◆ **Source material**:
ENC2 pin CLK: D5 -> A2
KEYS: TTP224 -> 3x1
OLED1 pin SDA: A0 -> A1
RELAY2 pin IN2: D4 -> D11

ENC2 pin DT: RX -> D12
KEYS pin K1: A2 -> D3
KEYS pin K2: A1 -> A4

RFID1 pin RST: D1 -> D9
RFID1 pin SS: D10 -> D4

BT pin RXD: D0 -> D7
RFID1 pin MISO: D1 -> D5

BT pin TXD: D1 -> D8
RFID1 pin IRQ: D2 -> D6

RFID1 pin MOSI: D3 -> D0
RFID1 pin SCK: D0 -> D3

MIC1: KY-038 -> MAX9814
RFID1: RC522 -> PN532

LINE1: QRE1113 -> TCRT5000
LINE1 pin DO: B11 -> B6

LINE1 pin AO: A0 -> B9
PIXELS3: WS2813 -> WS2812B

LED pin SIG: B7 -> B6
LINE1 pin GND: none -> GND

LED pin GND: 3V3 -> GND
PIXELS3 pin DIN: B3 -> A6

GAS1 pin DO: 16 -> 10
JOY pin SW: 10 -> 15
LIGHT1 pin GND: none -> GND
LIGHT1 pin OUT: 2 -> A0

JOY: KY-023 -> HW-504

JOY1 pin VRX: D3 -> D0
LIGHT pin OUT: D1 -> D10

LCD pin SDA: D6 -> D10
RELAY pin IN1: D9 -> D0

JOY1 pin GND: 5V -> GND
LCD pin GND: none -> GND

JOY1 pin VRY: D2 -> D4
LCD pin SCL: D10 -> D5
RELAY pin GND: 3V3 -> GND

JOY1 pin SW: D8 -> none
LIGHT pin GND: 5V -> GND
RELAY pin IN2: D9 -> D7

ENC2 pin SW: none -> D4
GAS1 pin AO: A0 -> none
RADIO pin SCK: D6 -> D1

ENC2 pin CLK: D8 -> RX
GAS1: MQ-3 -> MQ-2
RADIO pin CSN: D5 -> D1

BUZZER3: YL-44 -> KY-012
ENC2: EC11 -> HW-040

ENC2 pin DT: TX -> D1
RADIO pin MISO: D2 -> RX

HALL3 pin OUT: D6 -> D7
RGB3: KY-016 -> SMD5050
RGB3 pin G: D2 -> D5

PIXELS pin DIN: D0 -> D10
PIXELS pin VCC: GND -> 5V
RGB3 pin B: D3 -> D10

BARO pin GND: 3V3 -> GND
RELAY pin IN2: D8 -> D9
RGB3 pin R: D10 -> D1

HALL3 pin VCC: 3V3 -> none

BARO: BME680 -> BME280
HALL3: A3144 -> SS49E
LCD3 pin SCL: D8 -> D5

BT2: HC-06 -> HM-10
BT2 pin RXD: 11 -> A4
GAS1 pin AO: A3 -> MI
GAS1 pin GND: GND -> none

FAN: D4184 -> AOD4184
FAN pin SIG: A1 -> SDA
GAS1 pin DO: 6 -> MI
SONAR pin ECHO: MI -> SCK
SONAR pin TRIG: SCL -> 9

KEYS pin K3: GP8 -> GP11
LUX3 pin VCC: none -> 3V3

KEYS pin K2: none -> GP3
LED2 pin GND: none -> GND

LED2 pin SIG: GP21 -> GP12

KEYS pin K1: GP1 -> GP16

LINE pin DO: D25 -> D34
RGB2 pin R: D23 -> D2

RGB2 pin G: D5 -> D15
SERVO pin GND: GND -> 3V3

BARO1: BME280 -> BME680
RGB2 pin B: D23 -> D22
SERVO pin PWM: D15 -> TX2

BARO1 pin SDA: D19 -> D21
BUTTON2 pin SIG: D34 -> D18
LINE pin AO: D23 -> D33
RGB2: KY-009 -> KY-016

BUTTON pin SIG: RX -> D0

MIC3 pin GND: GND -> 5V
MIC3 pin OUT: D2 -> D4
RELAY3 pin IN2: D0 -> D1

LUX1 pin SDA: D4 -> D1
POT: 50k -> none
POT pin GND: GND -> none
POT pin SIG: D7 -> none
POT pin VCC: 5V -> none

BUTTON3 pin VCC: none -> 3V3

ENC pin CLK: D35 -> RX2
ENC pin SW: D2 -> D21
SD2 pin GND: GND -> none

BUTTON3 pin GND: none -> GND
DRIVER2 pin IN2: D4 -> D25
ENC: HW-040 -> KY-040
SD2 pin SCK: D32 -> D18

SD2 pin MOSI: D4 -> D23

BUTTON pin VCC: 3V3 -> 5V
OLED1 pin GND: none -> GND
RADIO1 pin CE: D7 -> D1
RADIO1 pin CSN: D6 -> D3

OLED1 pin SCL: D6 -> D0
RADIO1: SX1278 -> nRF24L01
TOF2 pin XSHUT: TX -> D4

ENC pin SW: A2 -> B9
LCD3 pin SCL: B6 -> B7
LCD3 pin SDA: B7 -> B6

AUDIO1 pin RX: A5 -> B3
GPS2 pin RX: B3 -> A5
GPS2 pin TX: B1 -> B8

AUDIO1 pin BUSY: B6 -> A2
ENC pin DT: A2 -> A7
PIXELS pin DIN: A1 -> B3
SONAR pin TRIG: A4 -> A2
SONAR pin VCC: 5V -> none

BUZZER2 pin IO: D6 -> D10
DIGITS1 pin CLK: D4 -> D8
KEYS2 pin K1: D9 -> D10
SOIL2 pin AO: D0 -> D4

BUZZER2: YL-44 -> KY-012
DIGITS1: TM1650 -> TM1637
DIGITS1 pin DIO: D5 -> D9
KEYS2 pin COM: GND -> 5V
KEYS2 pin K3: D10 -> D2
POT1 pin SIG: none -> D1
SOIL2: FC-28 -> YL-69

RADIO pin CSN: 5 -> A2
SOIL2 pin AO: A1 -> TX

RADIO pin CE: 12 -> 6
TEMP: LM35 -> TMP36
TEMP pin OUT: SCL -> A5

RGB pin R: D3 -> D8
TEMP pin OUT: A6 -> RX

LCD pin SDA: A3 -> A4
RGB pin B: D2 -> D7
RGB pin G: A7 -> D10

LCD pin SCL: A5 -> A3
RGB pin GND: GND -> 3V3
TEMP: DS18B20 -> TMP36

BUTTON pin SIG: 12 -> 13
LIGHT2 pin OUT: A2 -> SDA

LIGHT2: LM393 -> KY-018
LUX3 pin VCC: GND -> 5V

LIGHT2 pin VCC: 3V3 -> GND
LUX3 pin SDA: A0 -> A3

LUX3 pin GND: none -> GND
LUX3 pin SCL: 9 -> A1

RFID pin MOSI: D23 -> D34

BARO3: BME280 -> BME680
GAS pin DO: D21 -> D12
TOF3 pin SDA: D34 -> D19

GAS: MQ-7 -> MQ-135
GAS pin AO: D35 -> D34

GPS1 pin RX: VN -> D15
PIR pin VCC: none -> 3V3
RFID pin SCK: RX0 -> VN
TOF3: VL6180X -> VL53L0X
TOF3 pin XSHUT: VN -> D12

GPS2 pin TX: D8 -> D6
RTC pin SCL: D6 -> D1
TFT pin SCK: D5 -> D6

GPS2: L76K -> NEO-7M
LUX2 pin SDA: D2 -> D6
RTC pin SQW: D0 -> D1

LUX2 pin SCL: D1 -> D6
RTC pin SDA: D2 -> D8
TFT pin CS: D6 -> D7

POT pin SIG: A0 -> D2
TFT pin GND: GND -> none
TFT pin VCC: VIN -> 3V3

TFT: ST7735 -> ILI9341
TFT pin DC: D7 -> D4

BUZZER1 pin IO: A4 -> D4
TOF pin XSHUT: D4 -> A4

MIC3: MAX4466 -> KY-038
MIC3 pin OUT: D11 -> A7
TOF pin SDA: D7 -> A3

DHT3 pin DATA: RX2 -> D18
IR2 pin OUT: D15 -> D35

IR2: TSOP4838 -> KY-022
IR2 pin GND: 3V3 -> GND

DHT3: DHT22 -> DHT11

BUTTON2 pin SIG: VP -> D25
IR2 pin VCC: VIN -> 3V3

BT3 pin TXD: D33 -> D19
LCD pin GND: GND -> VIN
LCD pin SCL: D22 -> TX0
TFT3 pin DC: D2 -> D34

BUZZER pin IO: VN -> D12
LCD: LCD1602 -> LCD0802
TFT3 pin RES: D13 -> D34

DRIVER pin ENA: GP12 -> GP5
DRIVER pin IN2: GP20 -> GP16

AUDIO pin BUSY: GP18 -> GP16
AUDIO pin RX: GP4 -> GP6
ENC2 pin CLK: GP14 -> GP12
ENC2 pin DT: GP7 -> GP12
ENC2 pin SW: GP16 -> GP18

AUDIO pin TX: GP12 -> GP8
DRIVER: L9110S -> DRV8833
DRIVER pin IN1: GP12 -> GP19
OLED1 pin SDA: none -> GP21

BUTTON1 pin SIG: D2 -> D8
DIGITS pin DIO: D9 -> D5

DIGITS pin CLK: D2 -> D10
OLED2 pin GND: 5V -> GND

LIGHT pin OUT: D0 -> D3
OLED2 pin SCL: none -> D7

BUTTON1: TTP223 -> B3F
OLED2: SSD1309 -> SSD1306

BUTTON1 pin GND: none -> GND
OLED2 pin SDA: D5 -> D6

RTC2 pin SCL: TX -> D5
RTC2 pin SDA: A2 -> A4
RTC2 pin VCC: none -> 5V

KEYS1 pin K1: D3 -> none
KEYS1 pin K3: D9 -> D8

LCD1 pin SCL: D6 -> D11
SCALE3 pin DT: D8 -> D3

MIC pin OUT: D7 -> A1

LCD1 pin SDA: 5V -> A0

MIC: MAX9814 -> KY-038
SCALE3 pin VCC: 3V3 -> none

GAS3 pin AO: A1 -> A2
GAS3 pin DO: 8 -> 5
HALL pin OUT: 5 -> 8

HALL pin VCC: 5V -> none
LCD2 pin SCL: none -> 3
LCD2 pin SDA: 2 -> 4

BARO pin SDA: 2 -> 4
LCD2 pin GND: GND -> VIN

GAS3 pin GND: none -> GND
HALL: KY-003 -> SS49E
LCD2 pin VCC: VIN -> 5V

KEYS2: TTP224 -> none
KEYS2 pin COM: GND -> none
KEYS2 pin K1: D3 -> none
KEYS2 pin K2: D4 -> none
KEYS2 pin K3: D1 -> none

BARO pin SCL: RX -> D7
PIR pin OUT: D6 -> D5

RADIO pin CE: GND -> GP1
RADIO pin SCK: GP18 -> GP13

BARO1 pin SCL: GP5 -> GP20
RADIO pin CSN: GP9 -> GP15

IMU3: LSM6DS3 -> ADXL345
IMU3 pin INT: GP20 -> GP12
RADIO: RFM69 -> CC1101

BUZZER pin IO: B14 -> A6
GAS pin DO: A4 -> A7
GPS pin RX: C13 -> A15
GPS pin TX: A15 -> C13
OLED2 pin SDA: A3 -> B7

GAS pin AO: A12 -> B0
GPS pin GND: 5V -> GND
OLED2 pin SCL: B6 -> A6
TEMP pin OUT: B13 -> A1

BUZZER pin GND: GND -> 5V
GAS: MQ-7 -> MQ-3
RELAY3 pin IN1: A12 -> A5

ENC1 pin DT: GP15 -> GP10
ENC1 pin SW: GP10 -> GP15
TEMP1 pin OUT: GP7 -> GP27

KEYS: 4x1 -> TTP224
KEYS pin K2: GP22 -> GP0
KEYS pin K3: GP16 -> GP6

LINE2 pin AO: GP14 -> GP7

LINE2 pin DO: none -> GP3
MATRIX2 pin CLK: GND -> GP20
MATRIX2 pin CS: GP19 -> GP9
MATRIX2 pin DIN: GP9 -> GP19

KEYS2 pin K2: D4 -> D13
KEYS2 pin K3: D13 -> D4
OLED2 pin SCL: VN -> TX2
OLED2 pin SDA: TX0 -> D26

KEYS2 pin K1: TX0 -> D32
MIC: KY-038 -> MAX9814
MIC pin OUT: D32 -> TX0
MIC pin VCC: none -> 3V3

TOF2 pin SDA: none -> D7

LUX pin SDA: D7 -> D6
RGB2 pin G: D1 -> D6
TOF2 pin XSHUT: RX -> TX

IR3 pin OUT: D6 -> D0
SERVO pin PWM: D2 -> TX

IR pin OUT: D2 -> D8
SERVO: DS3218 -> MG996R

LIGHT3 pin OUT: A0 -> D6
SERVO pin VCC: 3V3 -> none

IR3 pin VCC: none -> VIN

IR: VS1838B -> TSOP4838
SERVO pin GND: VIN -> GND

◆ **Problem statement**: Which lines of the records above contain the word "TRIG"? Copy each of them.

◆ **Answer to this problem**:
SONAR pin TRIG: SCL -> 9
SONAR pin TRIG: A4 -> A2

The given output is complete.